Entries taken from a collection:
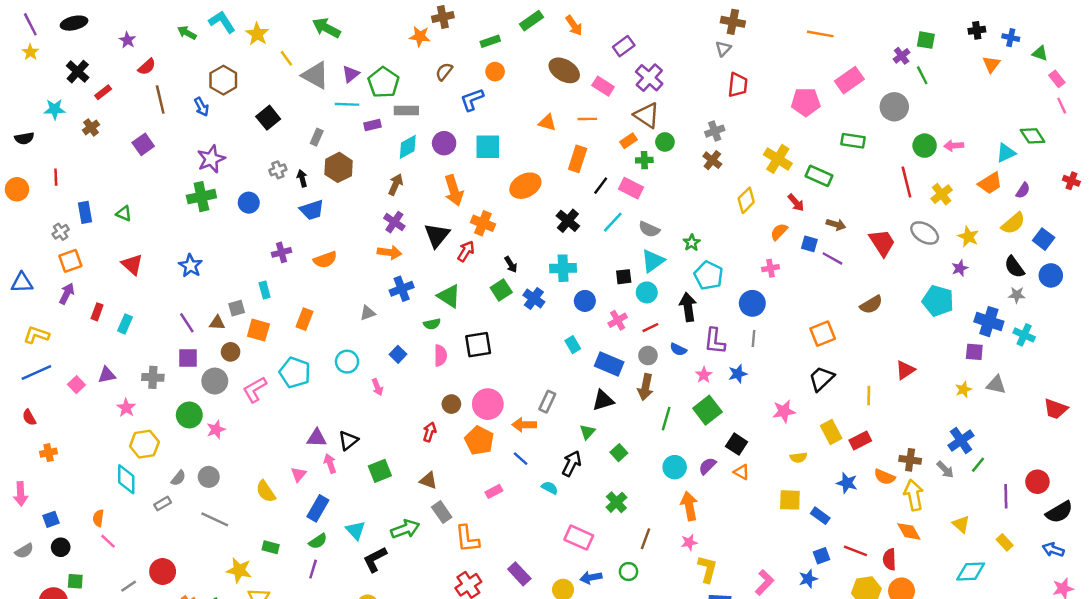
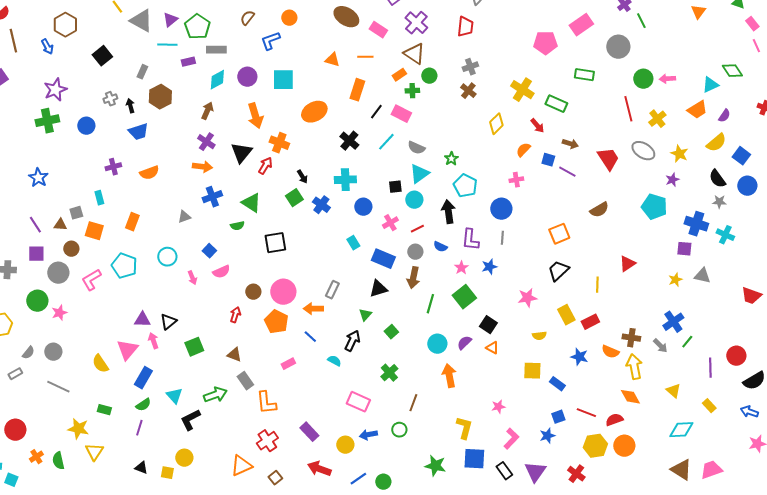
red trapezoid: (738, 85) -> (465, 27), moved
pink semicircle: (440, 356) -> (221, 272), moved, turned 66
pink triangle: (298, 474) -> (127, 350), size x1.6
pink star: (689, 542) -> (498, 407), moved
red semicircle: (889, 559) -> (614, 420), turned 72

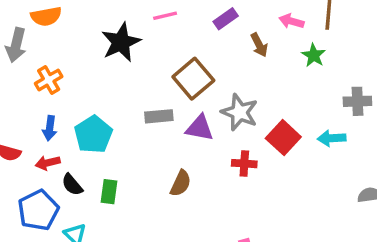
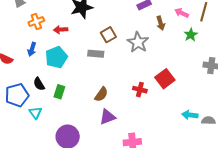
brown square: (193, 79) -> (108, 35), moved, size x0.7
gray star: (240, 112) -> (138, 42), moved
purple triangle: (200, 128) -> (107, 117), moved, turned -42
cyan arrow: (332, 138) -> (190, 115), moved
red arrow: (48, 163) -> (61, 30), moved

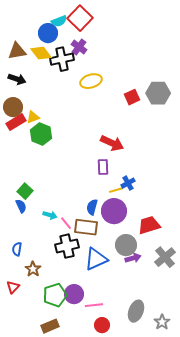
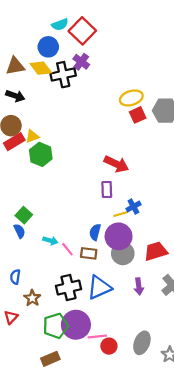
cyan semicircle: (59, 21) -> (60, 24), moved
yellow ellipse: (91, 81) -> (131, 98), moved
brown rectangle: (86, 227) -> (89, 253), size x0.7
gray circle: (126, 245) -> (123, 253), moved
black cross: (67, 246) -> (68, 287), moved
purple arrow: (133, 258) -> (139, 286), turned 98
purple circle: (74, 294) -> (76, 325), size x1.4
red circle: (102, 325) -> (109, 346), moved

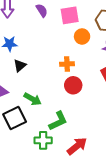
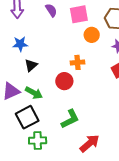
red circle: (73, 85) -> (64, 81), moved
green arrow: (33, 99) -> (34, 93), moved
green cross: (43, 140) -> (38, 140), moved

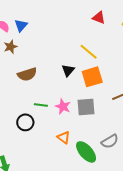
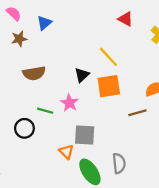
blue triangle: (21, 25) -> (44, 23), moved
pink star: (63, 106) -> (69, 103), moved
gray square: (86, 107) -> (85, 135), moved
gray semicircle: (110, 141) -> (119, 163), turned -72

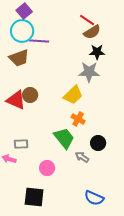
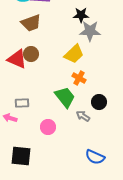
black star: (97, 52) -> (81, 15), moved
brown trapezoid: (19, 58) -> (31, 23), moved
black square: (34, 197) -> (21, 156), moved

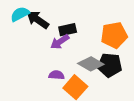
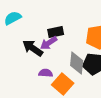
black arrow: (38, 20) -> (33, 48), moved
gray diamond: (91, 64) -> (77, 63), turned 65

- _What to work on_: Check the data line by line and report how many lines contain "purple" as a word or string, giving nothing besides the number.

- _Result of the exercise_: 3